▶ _What you need to do_:
From the records below, print exactly the lines starting at the one containing "grey brick I6" and ending at the one containing "none -> red plate B9:B10 level 1", ends included, and nothing else.

(Available records Opens)

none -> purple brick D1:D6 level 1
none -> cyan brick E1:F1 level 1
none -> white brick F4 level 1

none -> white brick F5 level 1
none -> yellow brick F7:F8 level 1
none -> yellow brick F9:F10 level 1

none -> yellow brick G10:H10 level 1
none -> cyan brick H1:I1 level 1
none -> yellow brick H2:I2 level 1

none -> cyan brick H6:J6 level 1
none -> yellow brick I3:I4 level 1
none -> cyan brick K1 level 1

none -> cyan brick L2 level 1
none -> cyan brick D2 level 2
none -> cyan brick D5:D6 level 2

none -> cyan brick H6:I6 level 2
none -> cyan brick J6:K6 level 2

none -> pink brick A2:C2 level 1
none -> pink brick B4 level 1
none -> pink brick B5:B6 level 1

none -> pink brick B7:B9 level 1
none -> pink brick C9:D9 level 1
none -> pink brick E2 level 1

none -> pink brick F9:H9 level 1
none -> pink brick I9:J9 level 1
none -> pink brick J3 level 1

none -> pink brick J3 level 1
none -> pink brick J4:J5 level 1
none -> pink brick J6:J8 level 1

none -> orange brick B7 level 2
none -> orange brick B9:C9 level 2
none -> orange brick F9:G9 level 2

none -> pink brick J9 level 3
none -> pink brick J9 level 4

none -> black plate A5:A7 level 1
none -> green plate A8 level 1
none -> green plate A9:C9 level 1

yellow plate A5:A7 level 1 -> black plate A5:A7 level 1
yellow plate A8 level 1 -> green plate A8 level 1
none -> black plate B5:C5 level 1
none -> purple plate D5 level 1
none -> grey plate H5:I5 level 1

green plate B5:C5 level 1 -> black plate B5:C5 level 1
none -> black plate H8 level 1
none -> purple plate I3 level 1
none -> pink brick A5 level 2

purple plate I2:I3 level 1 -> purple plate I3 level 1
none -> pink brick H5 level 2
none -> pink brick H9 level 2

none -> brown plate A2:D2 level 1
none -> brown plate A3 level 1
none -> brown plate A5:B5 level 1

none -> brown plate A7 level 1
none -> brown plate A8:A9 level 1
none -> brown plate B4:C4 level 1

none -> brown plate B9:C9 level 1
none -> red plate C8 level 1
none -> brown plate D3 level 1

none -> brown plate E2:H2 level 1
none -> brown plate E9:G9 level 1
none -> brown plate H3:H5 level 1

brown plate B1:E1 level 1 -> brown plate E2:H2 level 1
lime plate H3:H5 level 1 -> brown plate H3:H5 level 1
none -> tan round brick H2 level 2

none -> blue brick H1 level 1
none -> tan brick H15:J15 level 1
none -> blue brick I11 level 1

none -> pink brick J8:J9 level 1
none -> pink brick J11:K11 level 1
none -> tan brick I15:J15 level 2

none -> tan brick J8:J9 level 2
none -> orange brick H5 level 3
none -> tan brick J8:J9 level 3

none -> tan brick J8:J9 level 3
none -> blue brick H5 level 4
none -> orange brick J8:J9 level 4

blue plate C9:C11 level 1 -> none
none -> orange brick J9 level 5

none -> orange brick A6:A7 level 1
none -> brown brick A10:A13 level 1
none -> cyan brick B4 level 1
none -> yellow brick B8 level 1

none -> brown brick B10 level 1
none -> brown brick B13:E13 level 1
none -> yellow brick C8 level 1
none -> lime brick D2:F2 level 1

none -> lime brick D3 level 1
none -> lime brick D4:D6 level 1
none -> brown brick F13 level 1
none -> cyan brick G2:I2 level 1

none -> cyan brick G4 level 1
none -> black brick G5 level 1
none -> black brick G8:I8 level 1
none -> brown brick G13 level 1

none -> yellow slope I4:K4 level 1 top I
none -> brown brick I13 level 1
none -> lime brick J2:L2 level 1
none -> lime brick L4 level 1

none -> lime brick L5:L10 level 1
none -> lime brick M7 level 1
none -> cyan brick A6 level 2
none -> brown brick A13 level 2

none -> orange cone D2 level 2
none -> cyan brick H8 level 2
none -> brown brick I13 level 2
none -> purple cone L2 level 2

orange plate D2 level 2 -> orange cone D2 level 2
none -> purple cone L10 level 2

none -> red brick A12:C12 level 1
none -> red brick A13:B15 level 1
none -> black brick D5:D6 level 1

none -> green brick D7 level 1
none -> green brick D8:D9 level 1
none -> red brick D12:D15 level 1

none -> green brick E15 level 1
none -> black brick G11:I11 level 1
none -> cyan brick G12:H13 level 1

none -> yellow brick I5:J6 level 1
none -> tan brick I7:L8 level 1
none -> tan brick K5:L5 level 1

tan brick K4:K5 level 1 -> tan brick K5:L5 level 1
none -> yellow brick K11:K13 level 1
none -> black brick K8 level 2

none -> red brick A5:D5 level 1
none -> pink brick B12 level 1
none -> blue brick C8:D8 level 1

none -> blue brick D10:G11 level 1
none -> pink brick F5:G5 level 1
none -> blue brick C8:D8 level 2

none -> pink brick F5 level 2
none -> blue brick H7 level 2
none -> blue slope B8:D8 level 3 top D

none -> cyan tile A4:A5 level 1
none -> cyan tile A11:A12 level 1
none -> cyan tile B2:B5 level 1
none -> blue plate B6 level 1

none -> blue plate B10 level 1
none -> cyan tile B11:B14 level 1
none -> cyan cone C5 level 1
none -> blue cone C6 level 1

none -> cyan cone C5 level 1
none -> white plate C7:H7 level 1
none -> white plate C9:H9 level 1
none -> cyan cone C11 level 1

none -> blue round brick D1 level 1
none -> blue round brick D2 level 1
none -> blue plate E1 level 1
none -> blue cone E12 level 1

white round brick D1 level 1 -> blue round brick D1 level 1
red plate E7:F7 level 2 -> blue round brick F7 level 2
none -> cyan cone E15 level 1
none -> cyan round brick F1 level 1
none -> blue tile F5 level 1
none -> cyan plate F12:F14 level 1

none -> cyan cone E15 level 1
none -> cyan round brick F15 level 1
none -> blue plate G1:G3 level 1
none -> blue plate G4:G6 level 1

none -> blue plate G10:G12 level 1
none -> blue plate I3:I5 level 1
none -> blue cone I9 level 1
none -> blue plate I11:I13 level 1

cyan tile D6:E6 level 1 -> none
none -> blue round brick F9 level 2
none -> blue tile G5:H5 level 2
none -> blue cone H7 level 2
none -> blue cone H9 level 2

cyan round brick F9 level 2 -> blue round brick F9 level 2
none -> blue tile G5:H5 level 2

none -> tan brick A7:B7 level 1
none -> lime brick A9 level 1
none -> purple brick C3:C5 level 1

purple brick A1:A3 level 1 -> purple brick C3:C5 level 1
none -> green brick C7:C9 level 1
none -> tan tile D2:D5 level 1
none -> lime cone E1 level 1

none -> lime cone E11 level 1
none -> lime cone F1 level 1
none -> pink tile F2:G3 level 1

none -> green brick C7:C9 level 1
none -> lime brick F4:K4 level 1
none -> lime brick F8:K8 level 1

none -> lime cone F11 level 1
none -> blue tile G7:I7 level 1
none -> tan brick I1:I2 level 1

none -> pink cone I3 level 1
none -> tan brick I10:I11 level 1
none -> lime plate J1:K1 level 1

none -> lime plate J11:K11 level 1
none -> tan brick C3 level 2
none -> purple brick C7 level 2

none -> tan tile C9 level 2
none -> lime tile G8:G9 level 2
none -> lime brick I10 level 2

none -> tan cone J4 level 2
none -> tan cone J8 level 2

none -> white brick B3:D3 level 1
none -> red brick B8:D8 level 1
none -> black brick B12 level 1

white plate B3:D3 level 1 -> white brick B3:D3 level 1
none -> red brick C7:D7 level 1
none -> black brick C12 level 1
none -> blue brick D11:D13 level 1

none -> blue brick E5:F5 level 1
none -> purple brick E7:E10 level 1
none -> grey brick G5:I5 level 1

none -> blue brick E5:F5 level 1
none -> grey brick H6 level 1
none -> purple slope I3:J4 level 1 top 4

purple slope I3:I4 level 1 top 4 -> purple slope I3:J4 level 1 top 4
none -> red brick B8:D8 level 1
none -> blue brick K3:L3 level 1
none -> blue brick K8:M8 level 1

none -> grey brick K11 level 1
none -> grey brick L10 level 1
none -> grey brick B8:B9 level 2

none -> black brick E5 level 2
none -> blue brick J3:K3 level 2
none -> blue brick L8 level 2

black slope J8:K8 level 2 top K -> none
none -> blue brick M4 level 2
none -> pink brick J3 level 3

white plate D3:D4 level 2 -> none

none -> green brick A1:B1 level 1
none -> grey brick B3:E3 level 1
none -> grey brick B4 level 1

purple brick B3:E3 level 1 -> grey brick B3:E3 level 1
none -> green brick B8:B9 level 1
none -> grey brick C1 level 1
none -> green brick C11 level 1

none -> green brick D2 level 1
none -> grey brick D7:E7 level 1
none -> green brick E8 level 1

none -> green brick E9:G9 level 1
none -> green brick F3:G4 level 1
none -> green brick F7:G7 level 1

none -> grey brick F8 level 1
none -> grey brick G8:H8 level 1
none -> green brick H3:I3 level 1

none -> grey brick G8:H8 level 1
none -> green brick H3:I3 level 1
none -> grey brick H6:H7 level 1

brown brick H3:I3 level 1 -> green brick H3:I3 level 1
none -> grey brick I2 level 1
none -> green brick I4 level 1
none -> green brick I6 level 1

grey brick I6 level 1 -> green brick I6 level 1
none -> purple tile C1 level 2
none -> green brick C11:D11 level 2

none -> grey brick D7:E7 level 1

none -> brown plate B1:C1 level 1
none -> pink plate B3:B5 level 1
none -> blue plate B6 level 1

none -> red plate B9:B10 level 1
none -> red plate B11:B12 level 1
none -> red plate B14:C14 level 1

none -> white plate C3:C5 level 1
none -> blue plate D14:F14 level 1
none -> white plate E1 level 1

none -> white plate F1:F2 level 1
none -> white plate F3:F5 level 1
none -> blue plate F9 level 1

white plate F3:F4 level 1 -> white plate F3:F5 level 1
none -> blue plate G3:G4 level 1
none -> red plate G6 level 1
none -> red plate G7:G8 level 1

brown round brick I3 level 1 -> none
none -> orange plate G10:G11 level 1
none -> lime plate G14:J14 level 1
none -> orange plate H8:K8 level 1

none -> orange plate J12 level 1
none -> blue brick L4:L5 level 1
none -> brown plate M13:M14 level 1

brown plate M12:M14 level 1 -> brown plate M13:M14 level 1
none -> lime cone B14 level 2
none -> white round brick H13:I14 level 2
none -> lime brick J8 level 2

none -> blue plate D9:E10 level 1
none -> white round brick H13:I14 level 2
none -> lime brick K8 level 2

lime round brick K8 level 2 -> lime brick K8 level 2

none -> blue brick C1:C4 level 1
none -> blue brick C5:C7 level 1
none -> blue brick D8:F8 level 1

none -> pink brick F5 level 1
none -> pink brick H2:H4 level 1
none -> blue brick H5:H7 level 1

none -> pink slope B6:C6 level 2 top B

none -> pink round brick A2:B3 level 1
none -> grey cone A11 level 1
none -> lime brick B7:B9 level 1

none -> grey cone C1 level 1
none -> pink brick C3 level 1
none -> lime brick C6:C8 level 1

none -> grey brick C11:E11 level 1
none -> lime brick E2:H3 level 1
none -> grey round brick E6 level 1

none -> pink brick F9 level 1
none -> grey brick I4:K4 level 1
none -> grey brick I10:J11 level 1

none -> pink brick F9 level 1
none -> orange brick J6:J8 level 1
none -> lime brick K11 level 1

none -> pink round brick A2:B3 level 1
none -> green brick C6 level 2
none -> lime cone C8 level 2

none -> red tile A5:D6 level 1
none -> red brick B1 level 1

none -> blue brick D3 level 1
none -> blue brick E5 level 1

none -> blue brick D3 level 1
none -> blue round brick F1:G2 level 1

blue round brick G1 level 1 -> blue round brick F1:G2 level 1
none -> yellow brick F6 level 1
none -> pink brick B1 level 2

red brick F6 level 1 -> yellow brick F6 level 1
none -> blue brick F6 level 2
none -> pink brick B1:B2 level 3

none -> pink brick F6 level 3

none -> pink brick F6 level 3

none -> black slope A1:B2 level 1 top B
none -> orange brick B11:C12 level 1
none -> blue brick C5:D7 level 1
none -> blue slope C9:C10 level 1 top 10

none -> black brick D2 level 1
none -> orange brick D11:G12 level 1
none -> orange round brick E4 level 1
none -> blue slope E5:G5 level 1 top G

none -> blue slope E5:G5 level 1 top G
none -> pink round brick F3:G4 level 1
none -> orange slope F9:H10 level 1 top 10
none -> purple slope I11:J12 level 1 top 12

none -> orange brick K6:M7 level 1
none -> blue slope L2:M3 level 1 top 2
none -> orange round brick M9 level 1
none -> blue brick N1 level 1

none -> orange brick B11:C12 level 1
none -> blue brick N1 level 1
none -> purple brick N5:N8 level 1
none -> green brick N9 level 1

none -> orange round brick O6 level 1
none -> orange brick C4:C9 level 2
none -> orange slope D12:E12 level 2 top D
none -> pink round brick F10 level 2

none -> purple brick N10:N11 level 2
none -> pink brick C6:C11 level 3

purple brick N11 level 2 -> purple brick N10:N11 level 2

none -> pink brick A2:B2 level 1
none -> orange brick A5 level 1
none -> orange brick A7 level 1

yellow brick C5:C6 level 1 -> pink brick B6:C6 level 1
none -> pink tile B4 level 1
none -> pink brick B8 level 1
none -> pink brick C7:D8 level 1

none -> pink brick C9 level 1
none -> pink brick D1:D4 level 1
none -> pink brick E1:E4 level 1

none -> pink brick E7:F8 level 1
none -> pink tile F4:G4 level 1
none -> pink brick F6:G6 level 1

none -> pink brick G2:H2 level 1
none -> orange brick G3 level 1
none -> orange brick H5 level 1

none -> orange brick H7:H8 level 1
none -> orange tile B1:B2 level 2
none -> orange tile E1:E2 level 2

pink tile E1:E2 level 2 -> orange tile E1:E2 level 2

(Available records Closes)

▶ _The completed task_:
grey brick I6 level 1 -> green brick I6 level 1
none -> purple tile C1 level 2
none -> green brick C11:D11 level 2

none -> grey brick D7:E7 level 1

none -> brown plate B1:C1 level 1
none -> pink plate B3:B5 level 1
none -> blue plate B6 level 1

none -> red plate B9:B10 level 1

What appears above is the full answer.